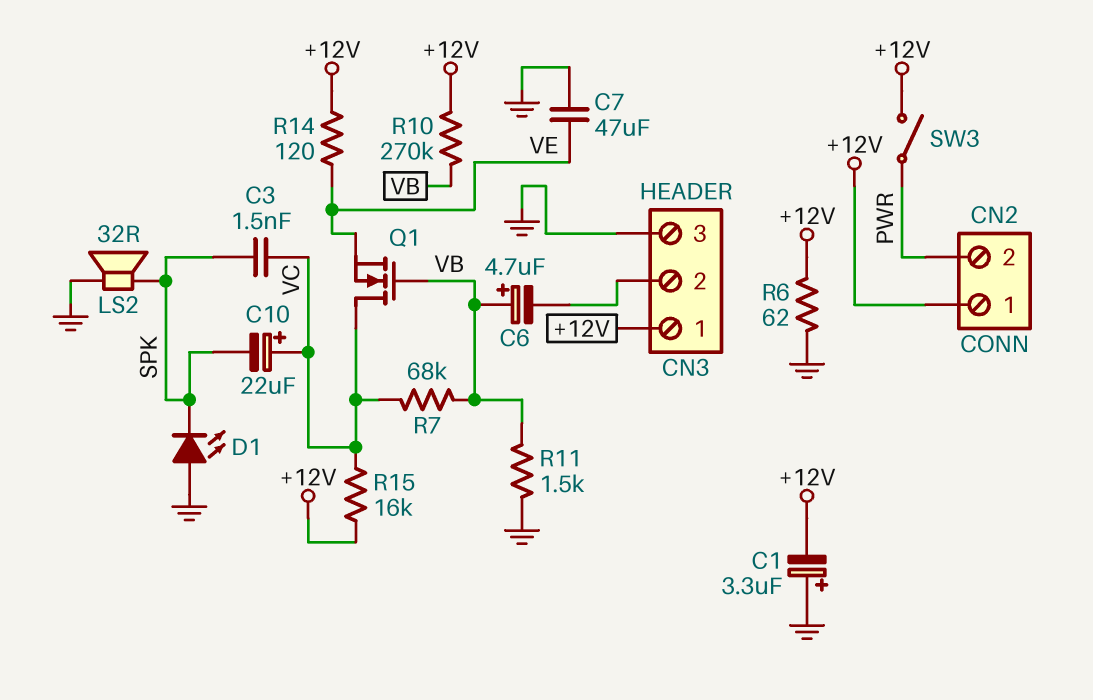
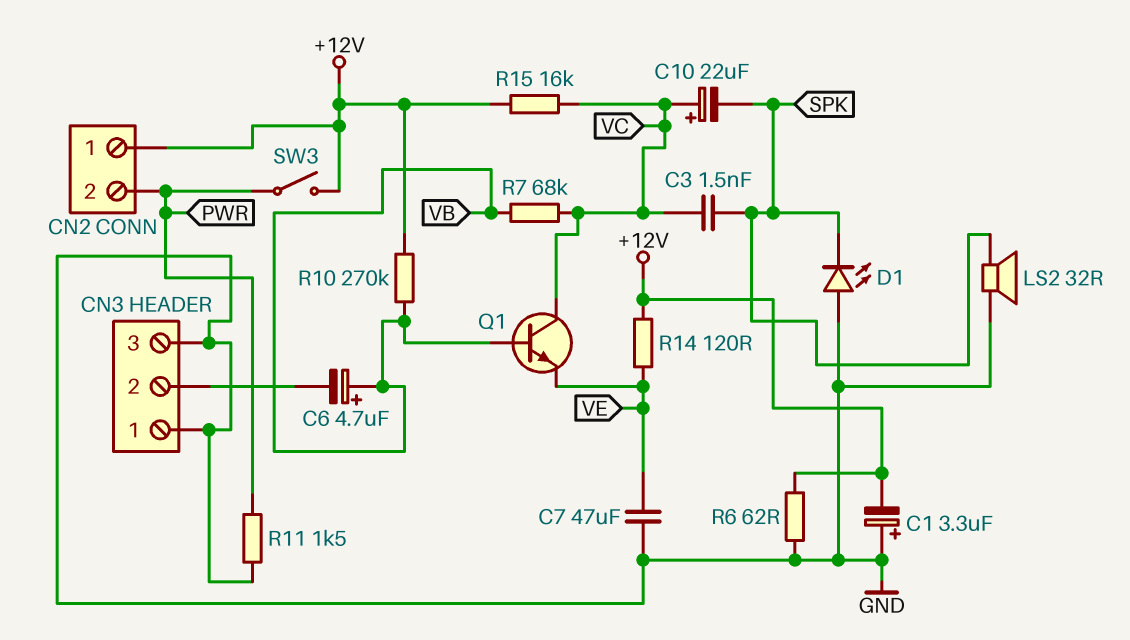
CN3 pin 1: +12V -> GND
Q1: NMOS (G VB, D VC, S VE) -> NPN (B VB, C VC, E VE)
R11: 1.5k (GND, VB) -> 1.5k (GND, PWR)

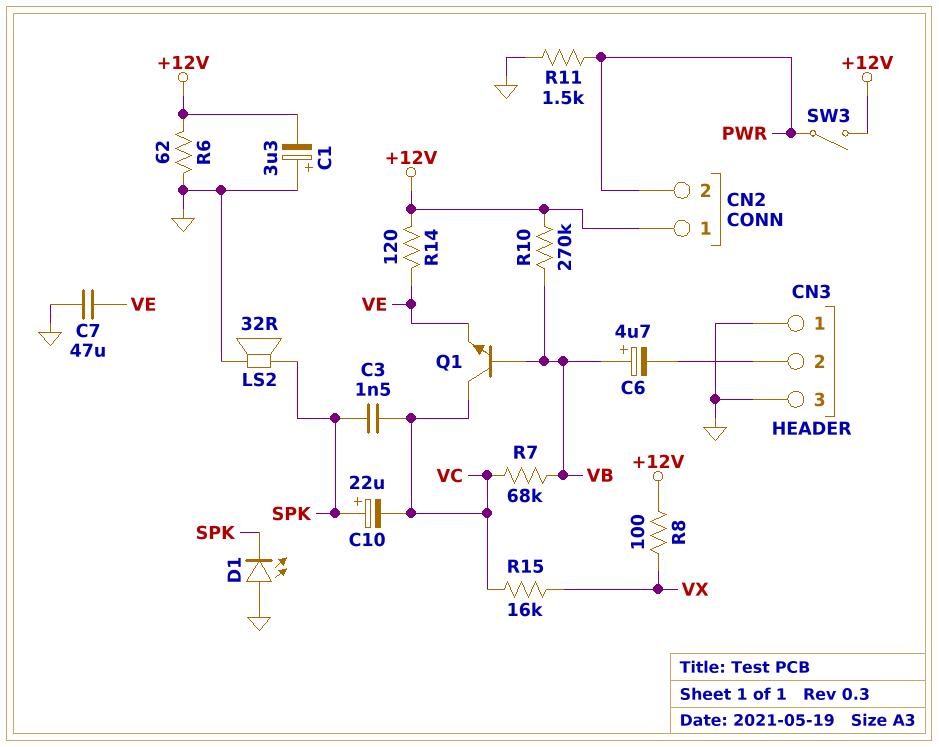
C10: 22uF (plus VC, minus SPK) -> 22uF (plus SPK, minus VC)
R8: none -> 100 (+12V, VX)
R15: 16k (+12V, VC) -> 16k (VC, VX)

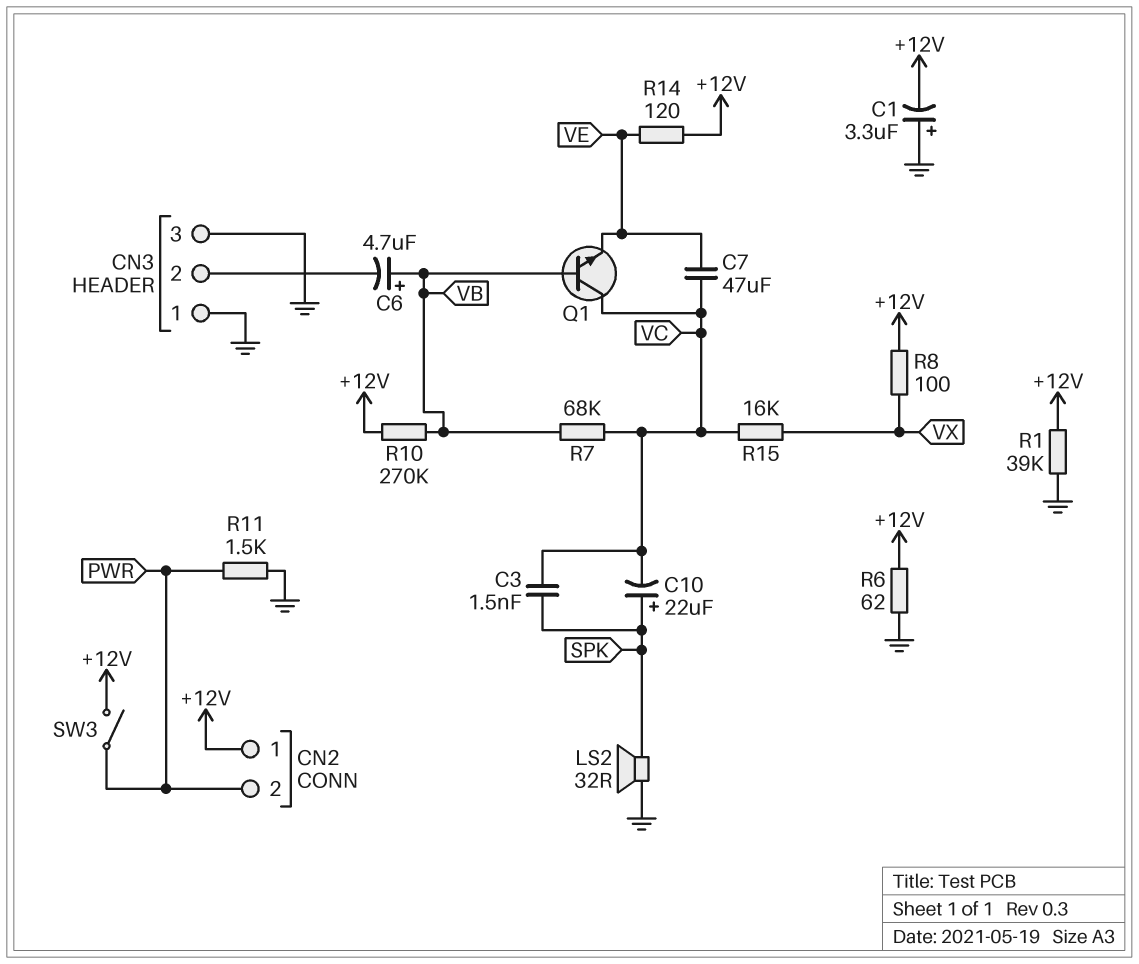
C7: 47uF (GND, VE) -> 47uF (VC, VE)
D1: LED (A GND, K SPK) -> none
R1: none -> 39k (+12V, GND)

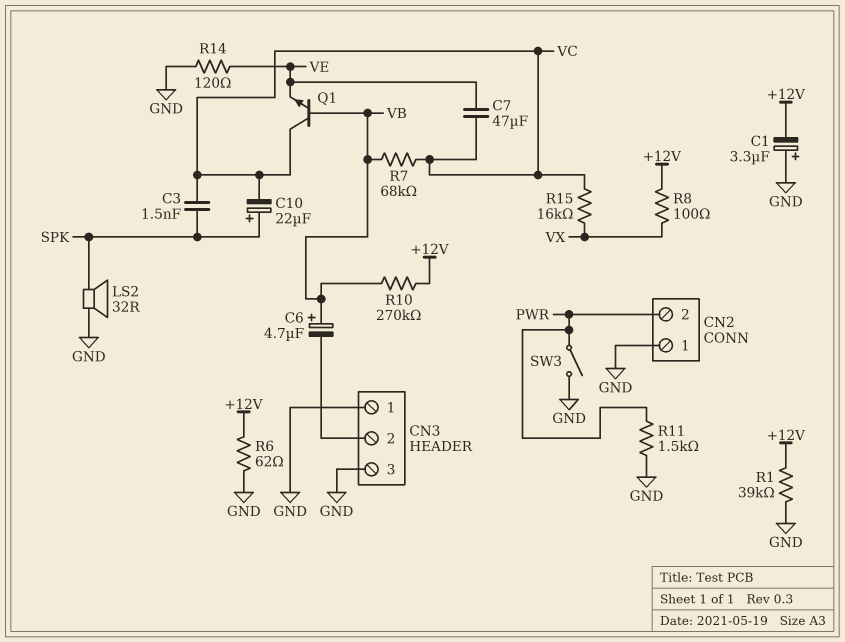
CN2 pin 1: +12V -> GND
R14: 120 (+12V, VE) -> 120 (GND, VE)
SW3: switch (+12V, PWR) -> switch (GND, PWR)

**To do**
Retype the records in full. Do not carry over the images.

**Task answer**
CN3 pin 1: +12V -> GND
Q1: NMOS (G VB, D VC, S VE) -> NPN (B VB, C VC, E VE)
R11: 1.5k (GND, VB) -> 1.5k (GND, PWR)

C10: 22uF (plus VC, minus SPK) -> 22uF (plus SPK, minus VC)
R8: none -> 100 (+12V, VX)
R15: 16k (+12V, VC) -> 16k (VC, VX)

C7: 47uF (GND, VE) -> 47uF (VC, VE)
D1: LED (A GND, K SPK) -> none
R1: none -> 39k (+12V, GND)

CN2 pin 1: +12V -> GND
R14: 120 (+12V, VE) -> 120 (GND, VE)
SW3: switch (+12V, PWR) -> switch (GND, PWR)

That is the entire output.